Exclude the pictures and repeat all of the data exactly.

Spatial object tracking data

##########

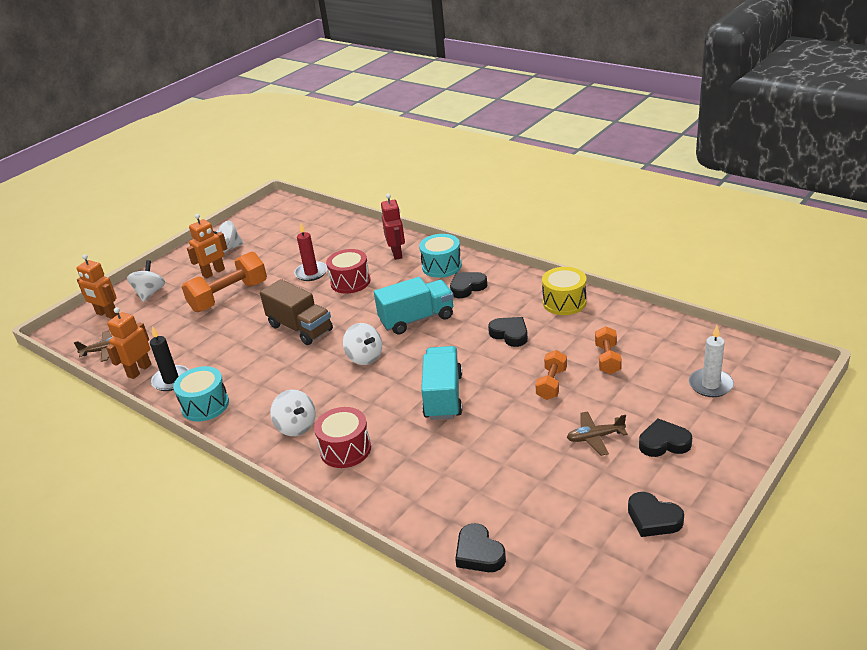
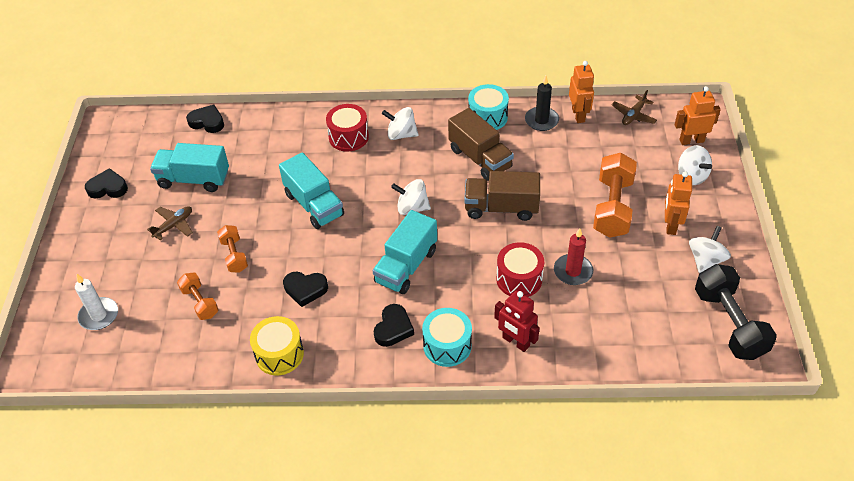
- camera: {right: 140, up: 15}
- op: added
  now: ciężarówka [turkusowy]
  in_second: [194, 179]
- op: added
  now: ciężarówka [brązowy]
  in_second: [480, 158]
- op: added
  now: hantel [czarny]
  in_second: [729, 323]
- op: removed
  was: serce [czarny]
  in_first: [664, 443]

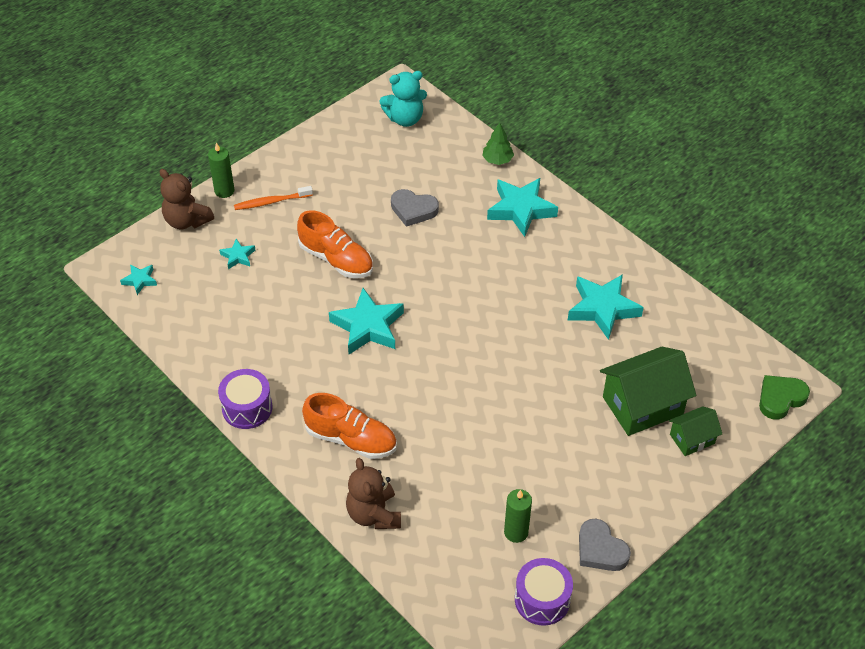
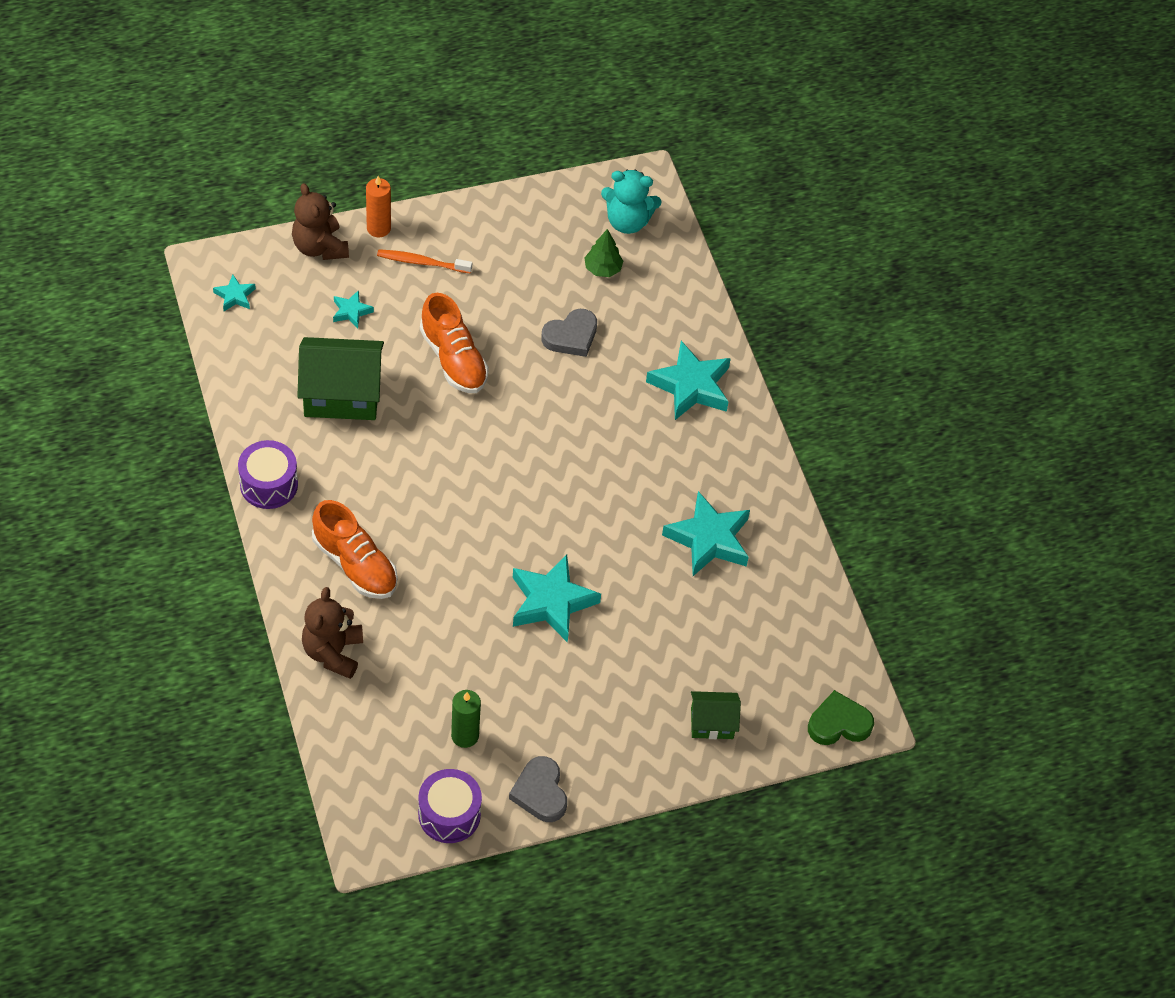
- camera: {right: 20, up: 5}
- op: moved
  was: domek [zielony]
  in_first: [642, 405]
  in_second: [342, 395]
- op: recoloured
  was: świeca [zielony]
  now: świeca [pomarańczowy]
  in_first: [224, 191]
  in_second: [378, 228]
- op: moved
  was: gwiazda [turkusowy]
  in_first: [368, 326]
  in_second: [551, 602]
- op: turned
  was: serce [szary]
  in_first: [413, 210]
  in_second: [571, 336]
  clockwise: -75
- op: moved
  was: drzewko [zielony]
  in_first: [497, 160]
  in_second: [602, 269]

##########

**Exercise solution:**
- camera: {right: 140, up: 15}
- op: added
  now: ciężarówka [turkusowy]
  in_second: [194, 179]
- op: added
  now: ciężarówka [brązowy]
  in_second: [480, 158]
- op: added
  now: hantel [czarny]
  in_second: [729, 323]
- op: removed
  was: serce [czarny]
  in_first: [664, 443]

- camera: {right: 20, up: 5}
- op: moved
  was: domek [zielony]
  in_first: [642, 405]
  in_second: [342, 395]
- op: recoloured
  was: świeca [zielony]
  now: świeca [pomarańczowy]
  in_first: [224, 191]
  in_second: [378, 228]
- op: moved
  was: gwiazda [turkusowy]
  in_first: [368, 326]
  in_second: [551, 602]
- op: turned
  was: serce [szary]
  in_first: [413, 210]
  in_second: [571, 336]
  clockwise: -75
- op: moved
  was: drzewko [zielony]
  in_first: [497, 160]
  in_second: [602, 269]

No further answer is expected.